◆ **Source records**
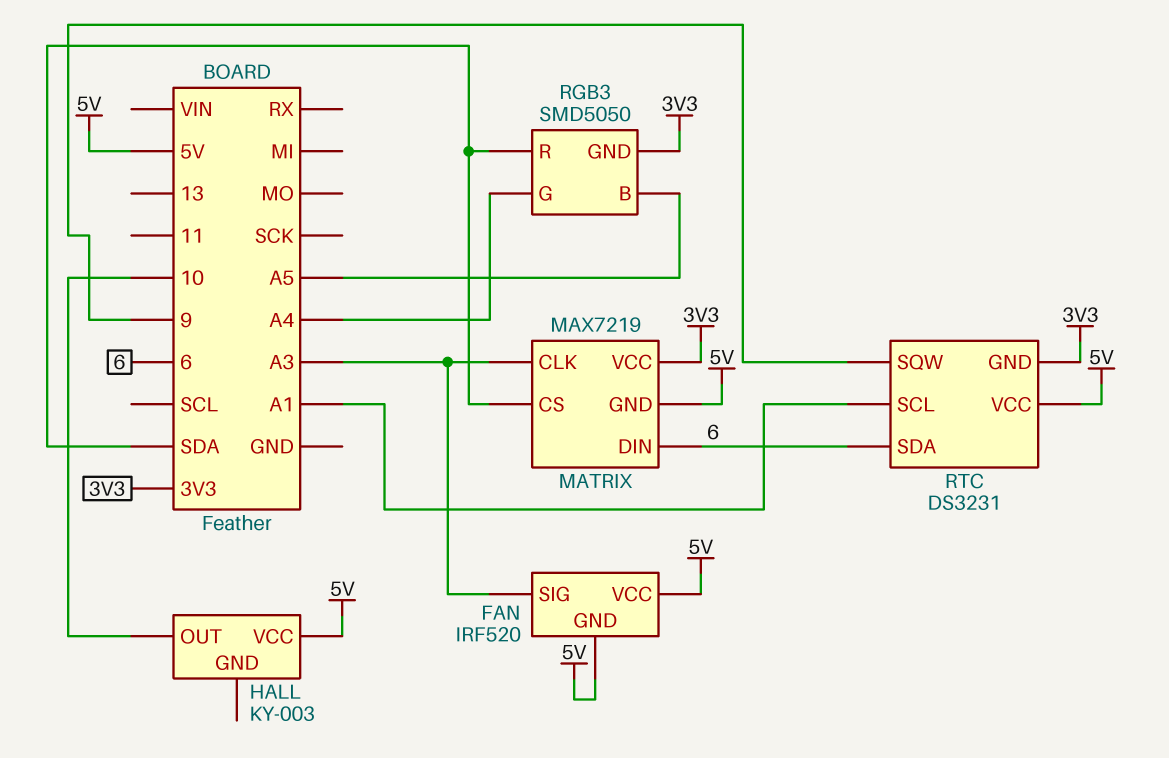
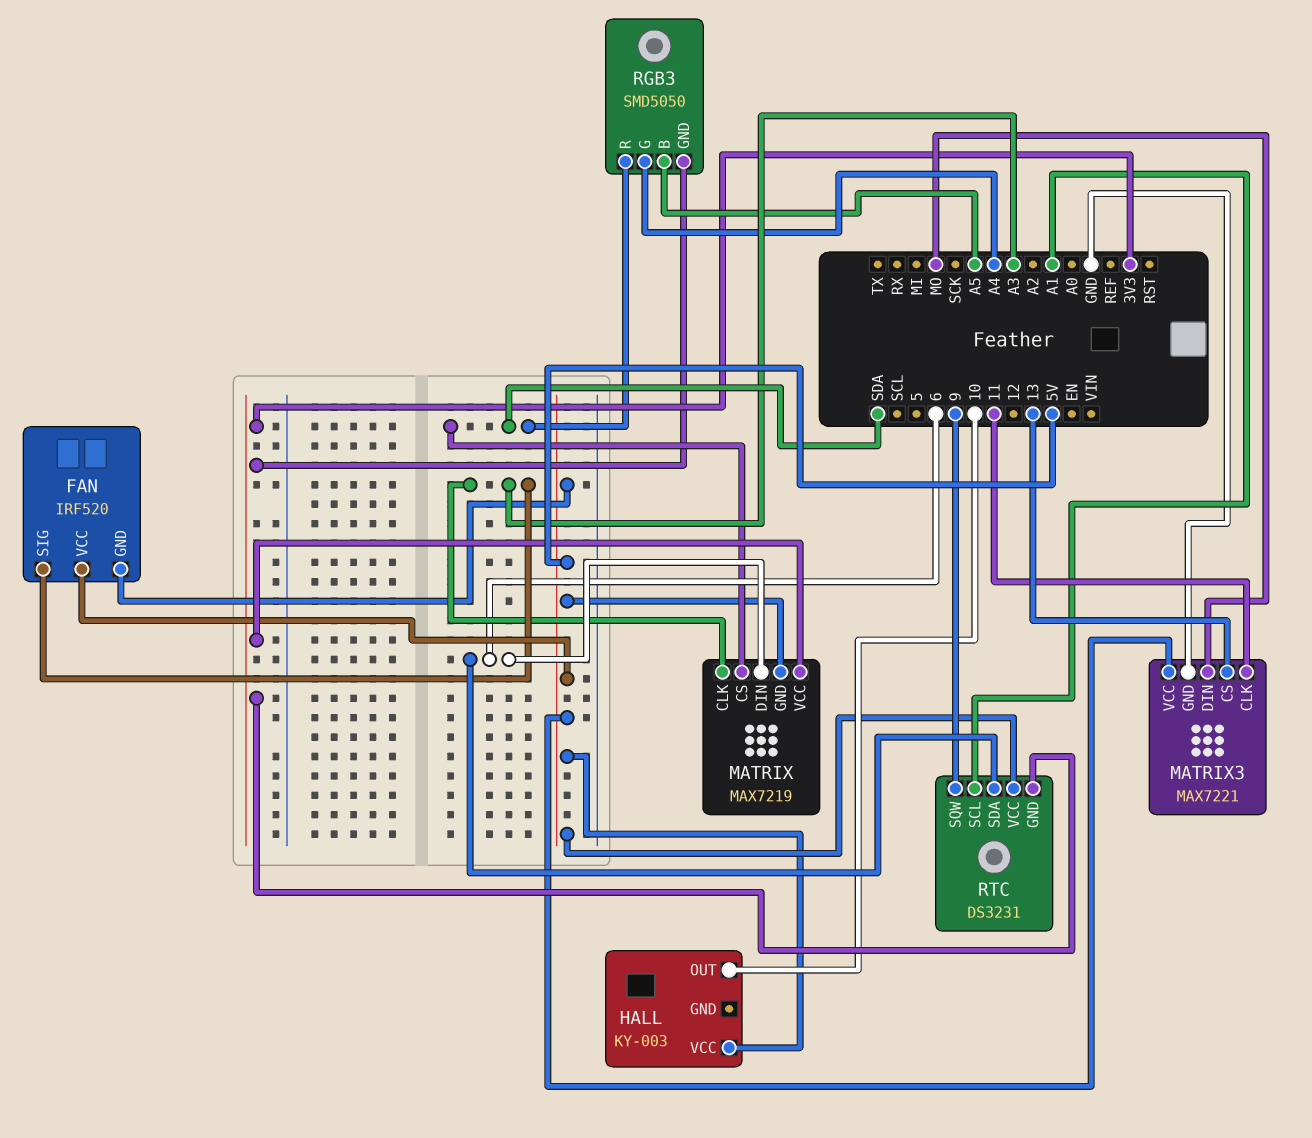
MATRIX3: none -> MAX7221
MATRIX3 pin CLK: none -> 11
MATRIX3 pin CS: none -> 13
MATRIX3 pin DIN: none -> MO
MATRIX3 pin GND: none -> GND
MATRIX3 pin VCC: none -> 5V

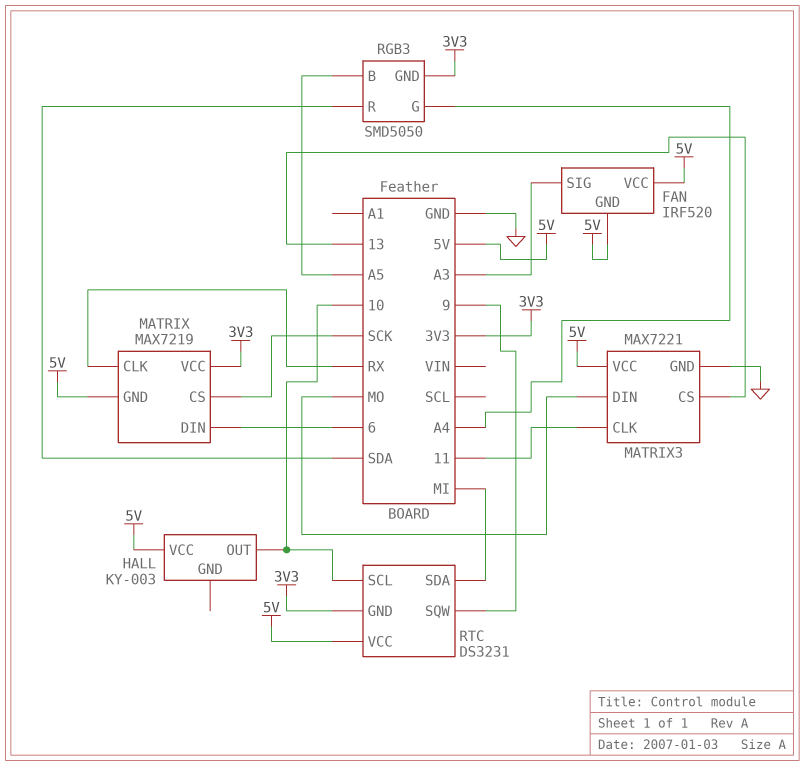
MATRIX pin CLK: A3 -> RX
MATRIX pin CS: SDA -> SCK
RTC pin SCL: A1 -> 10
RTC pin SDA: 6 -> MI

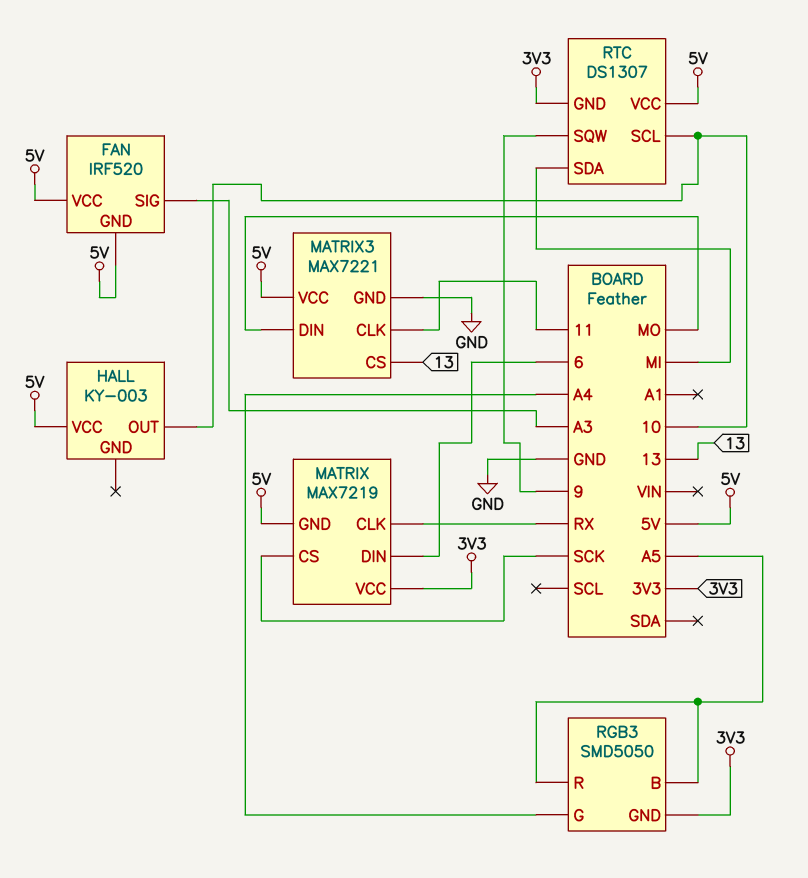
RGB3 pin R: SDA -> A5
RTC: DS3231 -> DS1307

◆ **Problem**
The data is to be returned exactly as it stands, pictures aside.

◆ **Completed task**
MATRIX3: none -> MAX7221
MATRIX3 pin CLK: none -> 11
MATRIX3 pin CS: none -> 13
MATRIX3 pin DIN: none -> MO
MATRIX3 pin GND: none -> GND
MATRIX3 pin VCC: none -> 5V

MATRIX pin CLK: A3 -> RX
MATRIX pin CS: SDA -> SCK
RTC pin SCL: A1 -> 10
RTC pin SDA: 6 -> MI

RGB3 pin R: SDA -> A5
RTC: DS3231 -> DS1307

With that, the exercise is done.